Goal of the exercise — Search the data for "left". Each line containing it is to be copied.

[Records from a dataset]

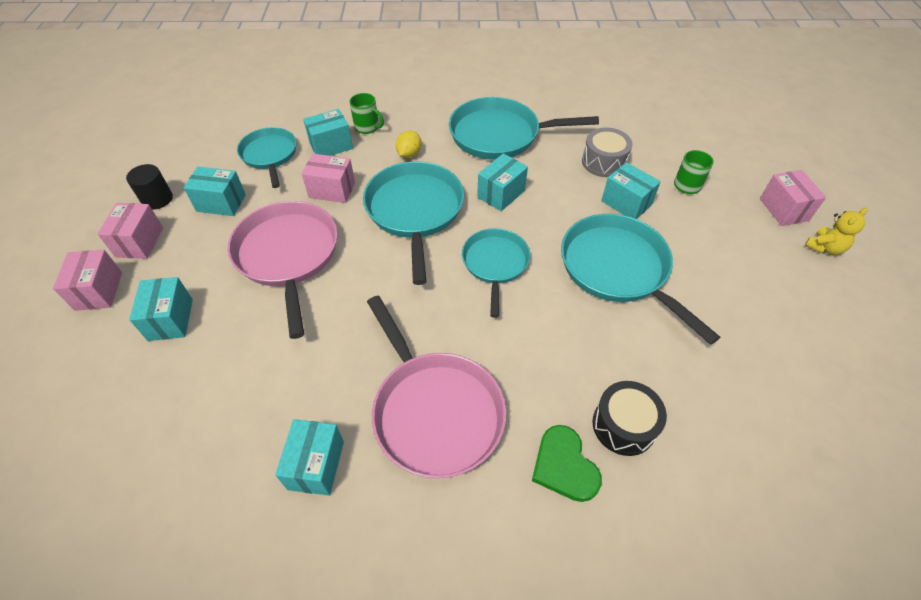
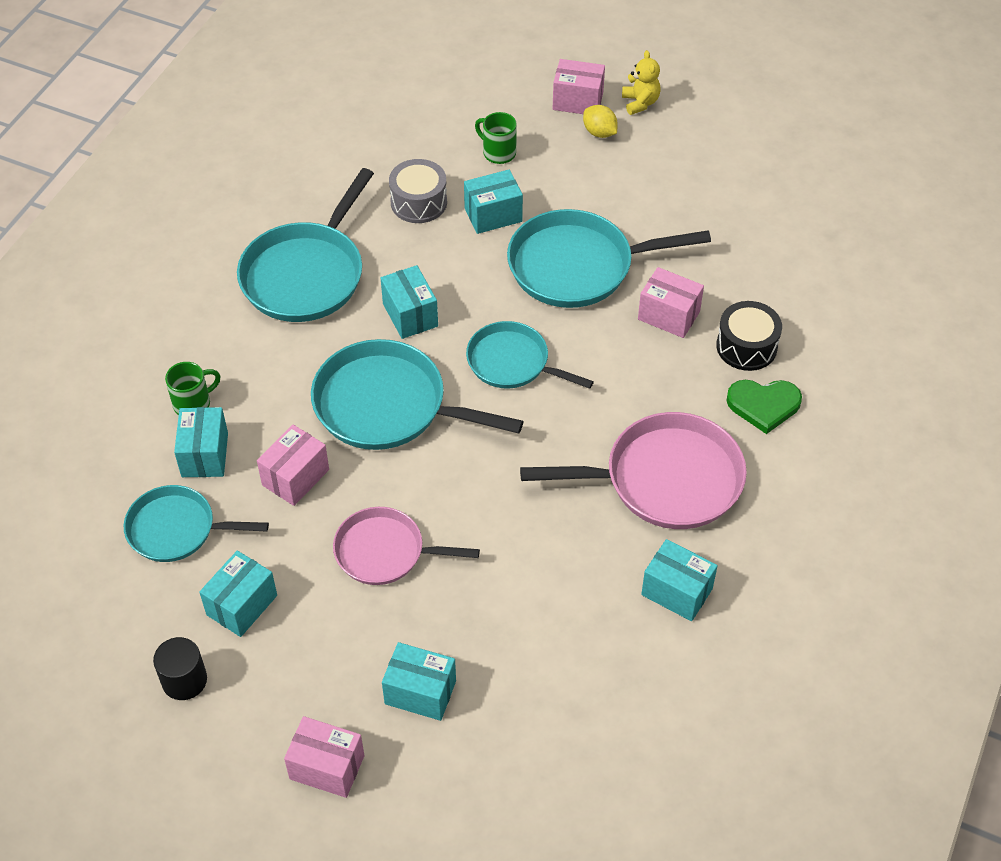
camera: 65 degrees left, 0 degrees up
(140, 242) = (261, 711): pink box -> pink box (668, 315)
(288, 256) = (385, 552): pink pan -> pink pan, size x0.63
(409, 154) = (280, 377): yellow lemon -> yellow lemon (599, 133)

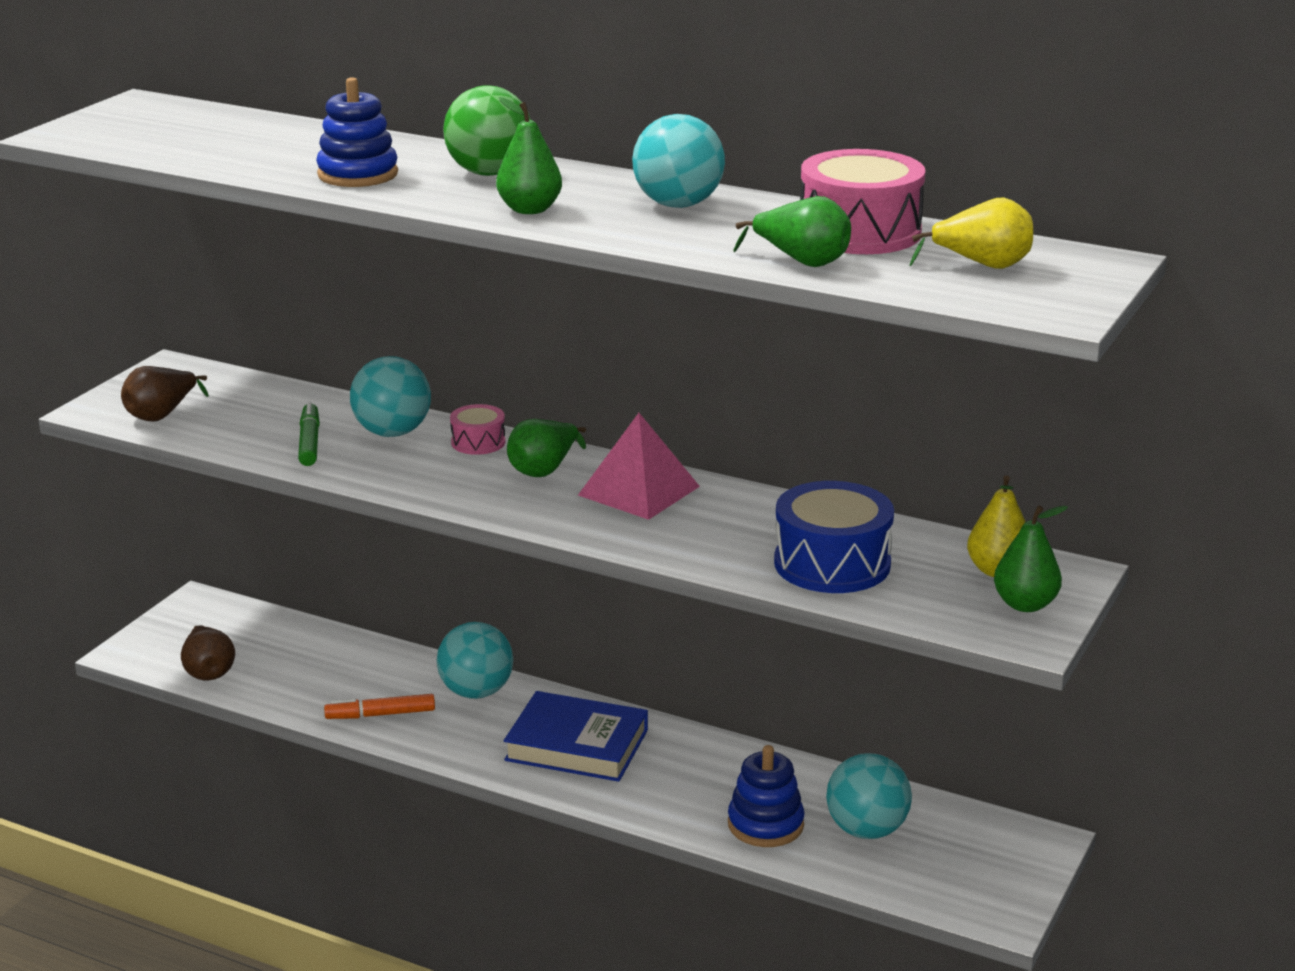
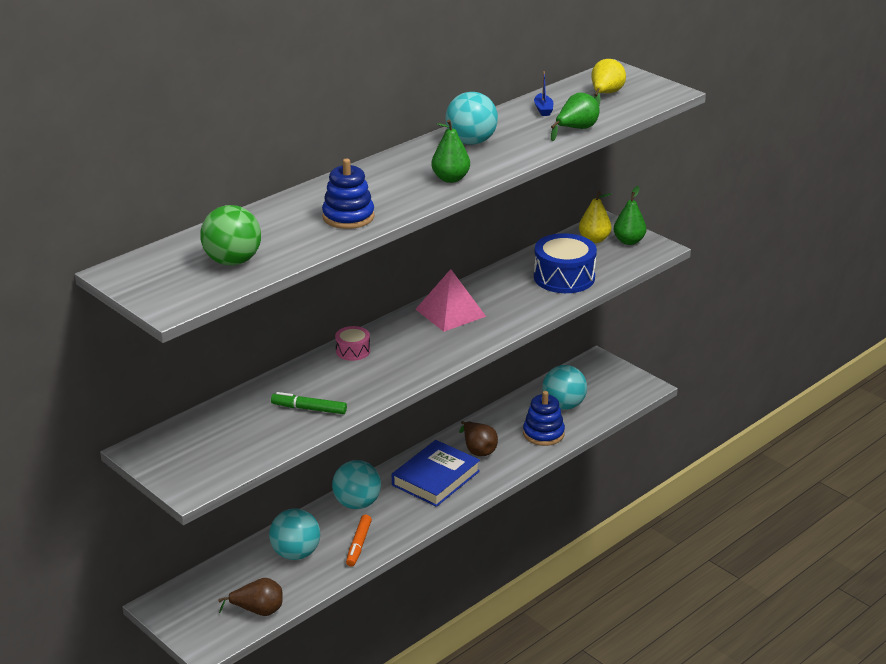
camera: 70 degrees left, 5 degrees up
(162, 415) = (221, 461): brown pear -> brown pear (478, 450)
(392, 432) = (317, 377): turquoise ball -> turquoise ball (296, 553)
(489, 173) = (377, 180): green ball -> green ball (232, 261)
(544, 470) = (405, 336): green pear -> none
(859, 232) = (543, 109): pink drum -> blue boat

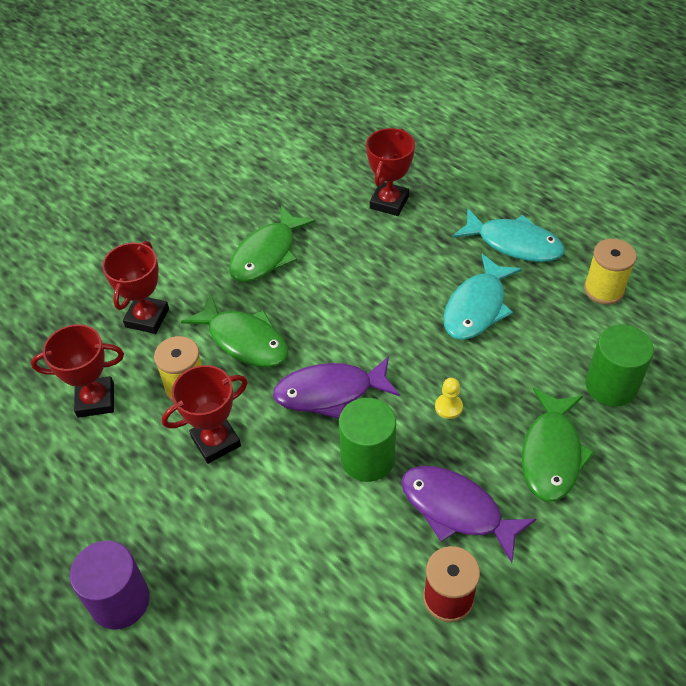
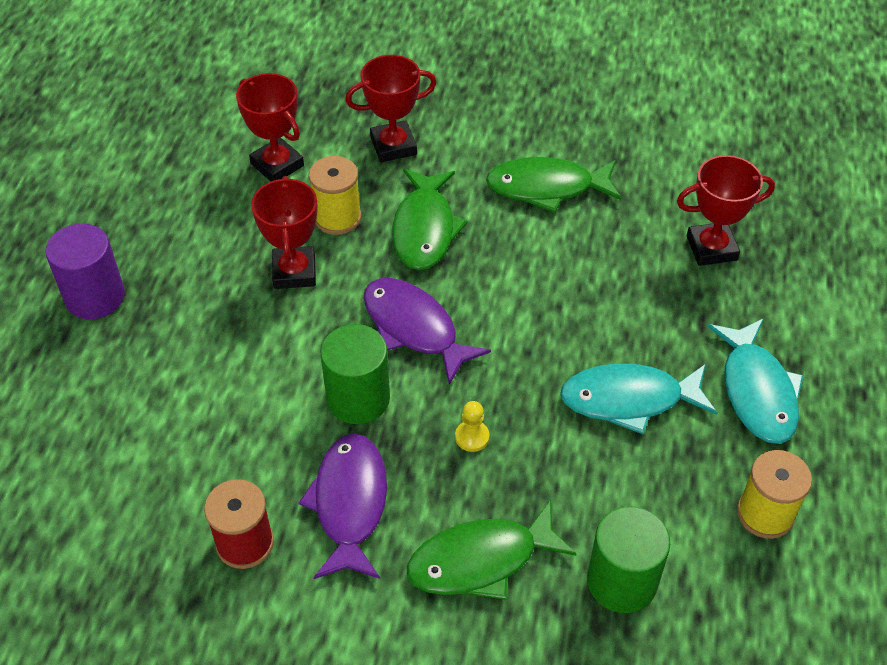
camera: 55 degrees right, 0 degrees up
(215, 441) = (294, 272): red trophy -> red trophy turned 60 degrees clockwise

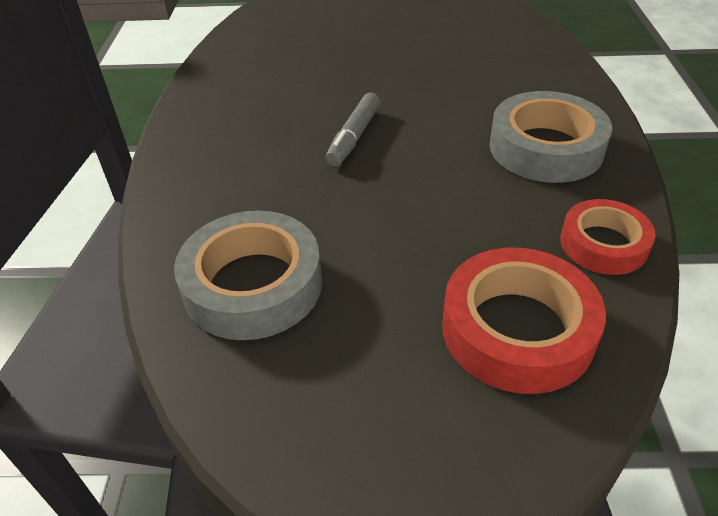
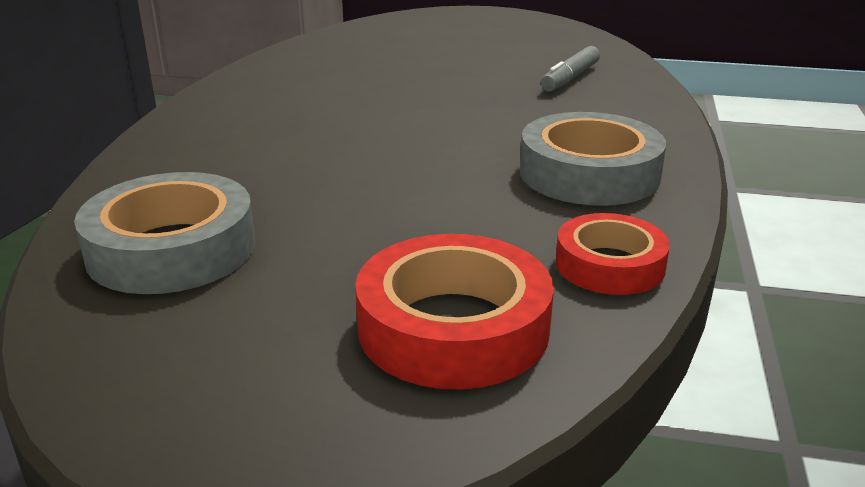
camera: 10 degrees right, 15 degrees down
(354, 137) = (368, 141): grey marker -> grey marker (570, 78)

Response box —
camera: 65 degrees left, 0 degrees up
camera: 70 degrees left, 5 degrees up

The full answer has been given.